**What you are asked to do**: Please repeat the line that contains "- type: recoloured" and every line after it, exactly, through the end of the records.

━━━ Exercise data ━━━

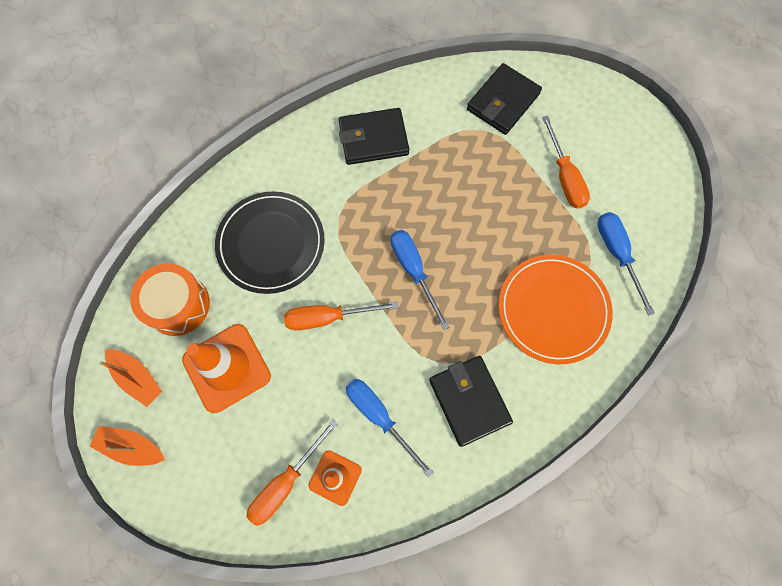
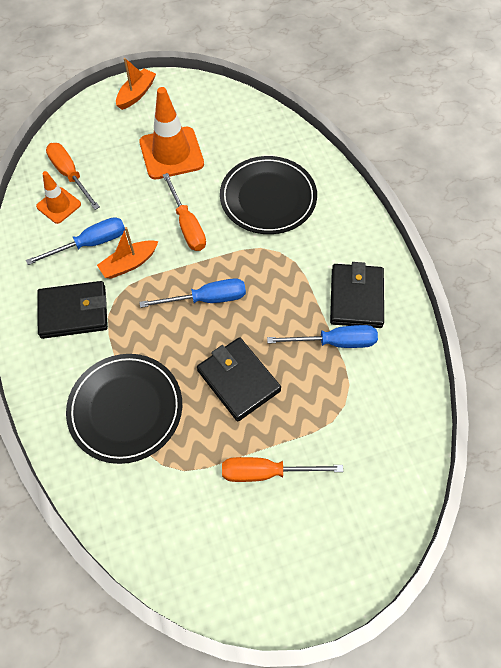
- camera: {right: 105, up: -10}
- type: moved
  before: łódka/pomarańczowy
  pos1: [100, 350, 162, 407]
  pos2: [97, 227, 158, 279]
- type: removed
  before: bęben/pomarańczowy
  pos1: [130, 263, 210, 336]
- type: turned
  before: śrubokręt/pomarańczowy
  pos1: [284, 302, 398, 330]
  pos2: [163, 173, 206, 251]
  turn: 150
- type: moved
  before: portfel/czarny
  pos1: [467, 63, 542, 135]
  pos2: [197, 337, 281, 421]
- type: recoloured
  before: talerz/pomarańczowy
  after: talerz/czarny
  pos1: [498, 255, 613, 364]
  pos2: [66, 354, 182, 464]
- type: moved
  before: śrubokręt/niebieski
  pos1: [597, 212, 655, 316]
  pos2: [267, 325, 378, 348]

━━━

**Response to the task**:
- type: recoloured
  before: talerz/pomarańczowy
  after: talerz/czarny
  pos1: [498, 255, 613, 364]
  pos2: [66, 354, 182, 464]
- type: moved
  before: śrubokręt/niebieski
  pos1: [597, 212, 655, 316]
  pos2: [267, 325, 378, 348]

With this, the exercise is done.